Supplied data:

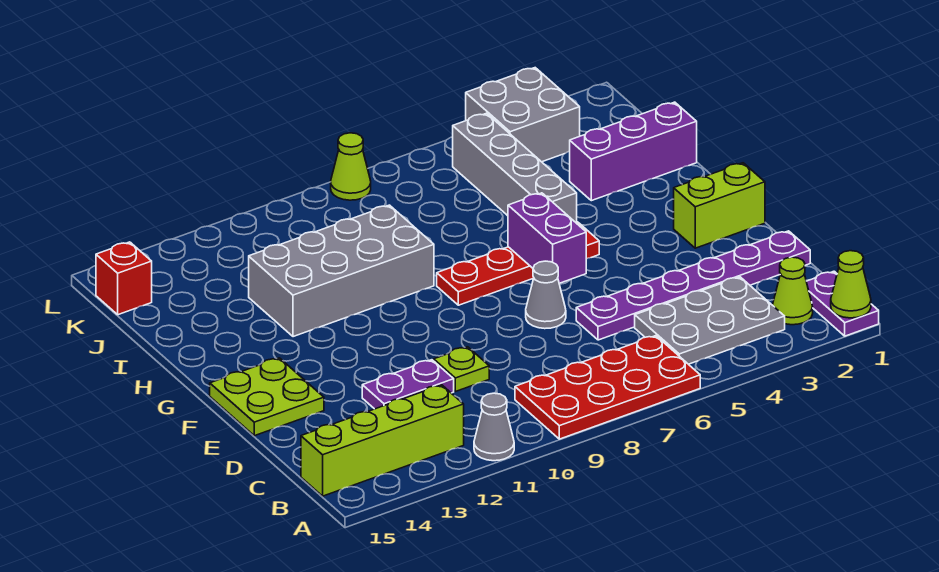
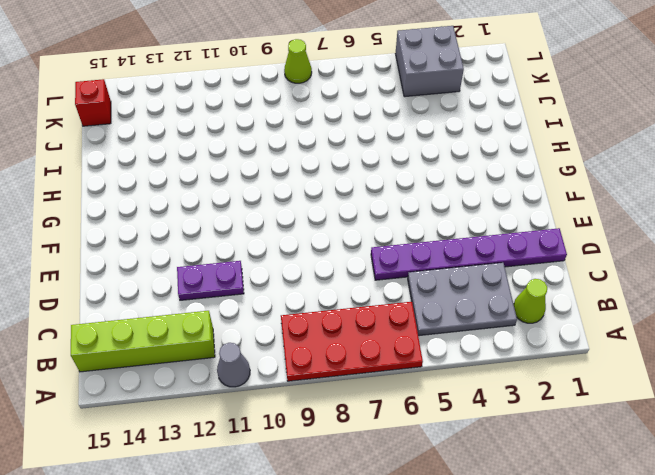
none -> purple plate A1:B1 level 1
none -> lime plate D10 level 1
none -> grey cone E7 level 1

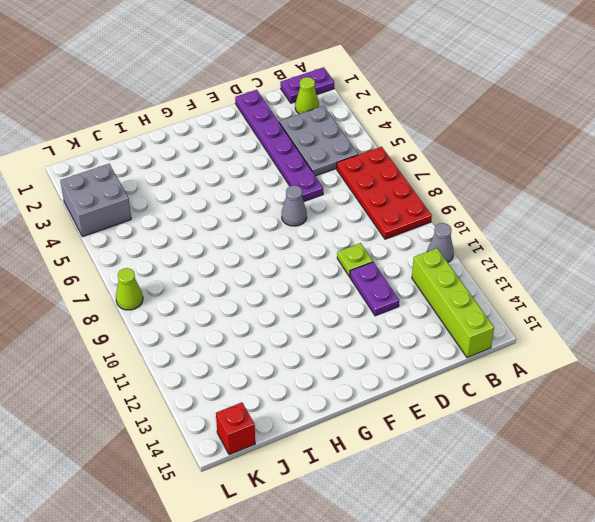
none -> lime plate E14:F15 level 1
none -> lime brick F1:F2 level 1
none -> red plate G5:G8 level 1

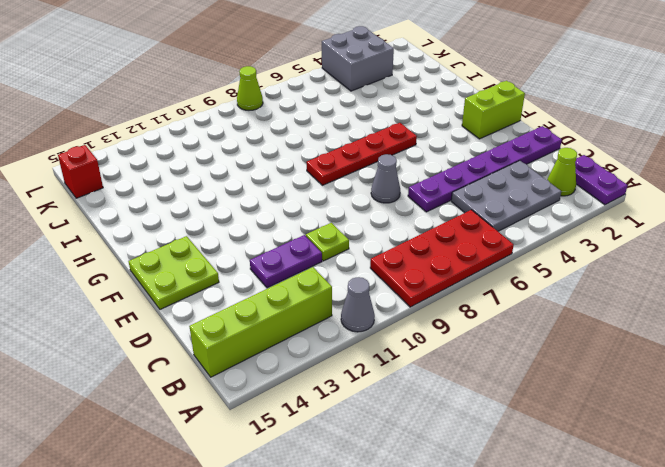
none -> grey brick H5:K5 level 1
none -> grey brick H9:I12 level 1
none -> purple brick I1:I3 level 1

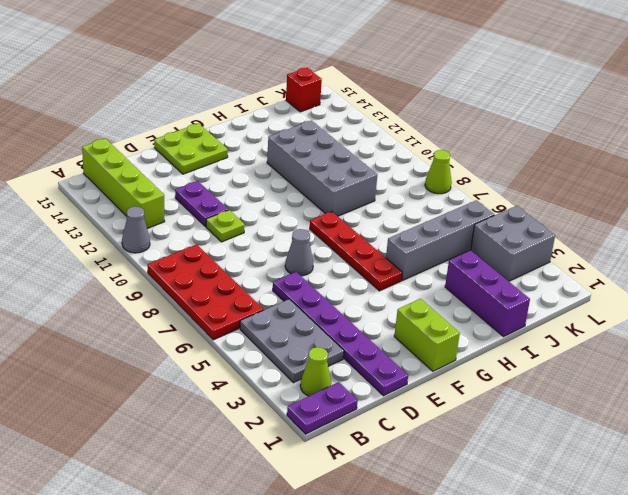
none -> lime cone A1 level 2
none -> purple brick F6:G6 level 2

Exercise: Please retype exactly the lines from the one containing "none -> lime plate E14:F15 level 1" through the last line of the records, both included, leaving out every picture.

The completed task:
none -> lime plate E14:F15 level 1
none -> lime brick F1:F2 level 1
none -> red plate G5:G8 level 1

none -> grey brick H5:K5 level 1
none -> grey brick H9:I12 level 1
none -> purple brick I1:I3 level 1

none -> lime cone A1 level 2
none -> purple brick F6:G6 level 2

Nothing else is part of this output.